* [TASK] Repeat every record below exactly, leaving out the pictures.

RECORD EXCERPTS Start Marker

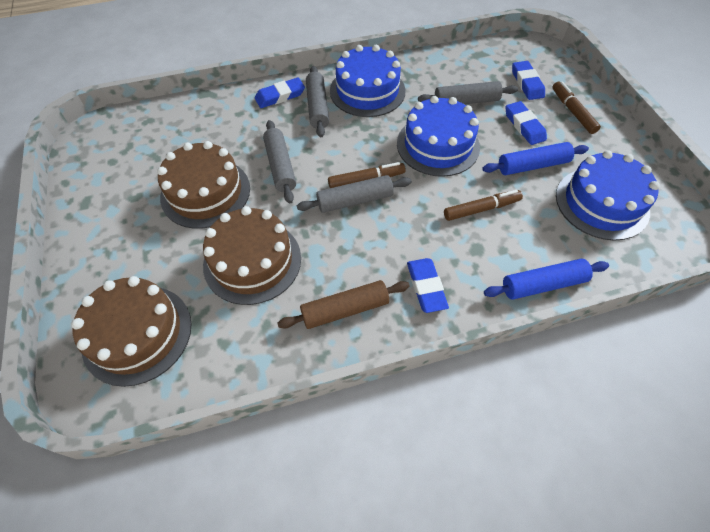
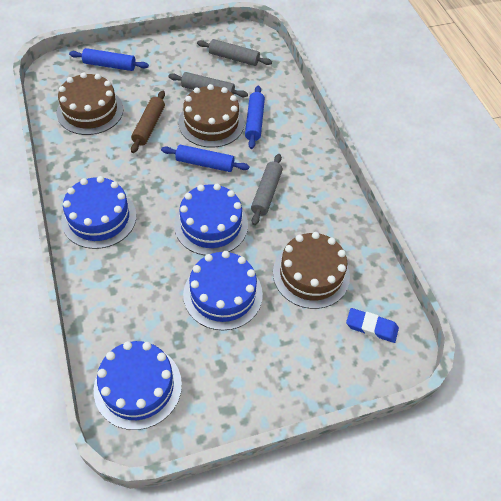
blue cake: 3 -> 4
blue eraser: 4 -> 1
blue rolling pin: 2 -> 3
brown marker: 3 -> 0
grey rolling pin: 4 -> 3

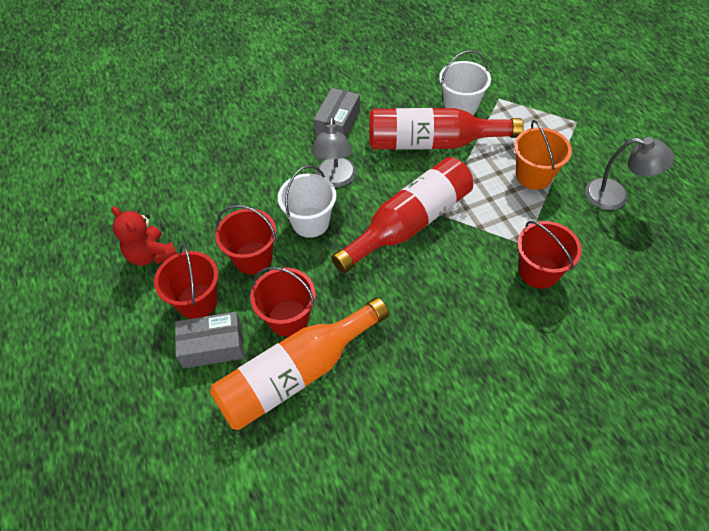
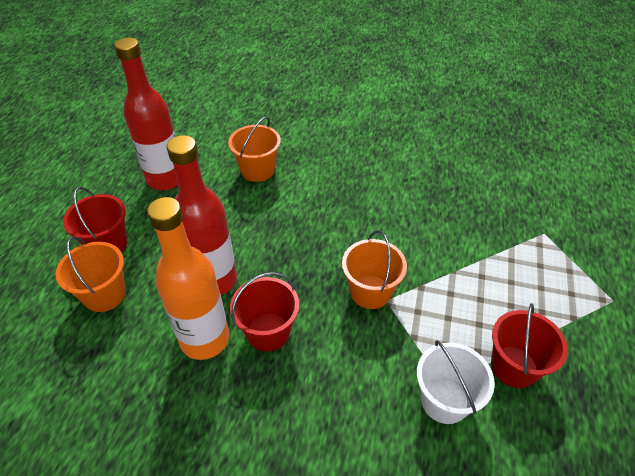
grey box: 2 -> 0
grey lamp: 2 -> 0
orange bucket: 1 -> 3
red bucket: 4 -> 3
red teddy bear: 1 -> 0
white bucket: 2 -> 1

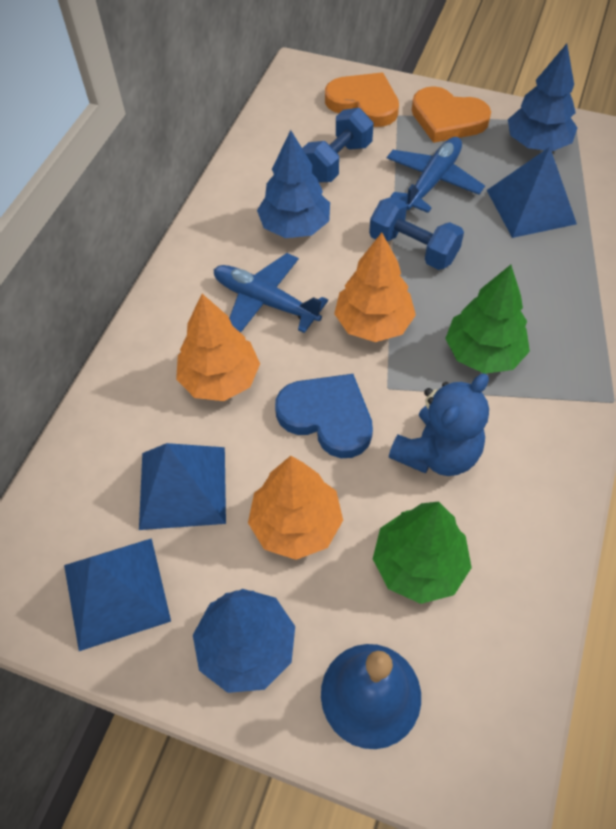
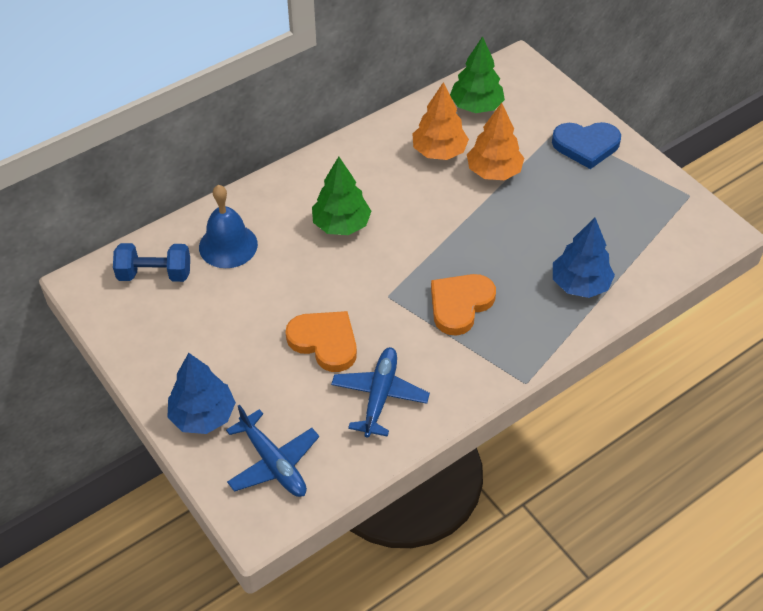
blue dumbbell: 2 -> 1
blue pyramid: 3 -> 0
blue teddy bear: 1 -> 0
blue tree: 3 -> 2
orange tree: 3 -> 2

RECORD EXCERPTS End Marker

* [TASK ANSWER]
blue cake: 3 -> 4
blue eraser: 4 -> 1
blue rolling pin: 2 -> 3
brown marker: 3 -> 0
grey rolling pin: 4 -> 3

grey box: 2 -> 0
grey lamp: 2 -> 0
orange bucket: 1 -> 3
red bucket: 4 -> 3
red teddy bear: 1 -> 0
white bucket: 2 -> 1

blue dumbbell: 2 -> 1
blue pyramid: 3 -> 0
blue teddy bear: 1 -> 0
blue tree: 3 -> 2
orange tree: 3 -> 2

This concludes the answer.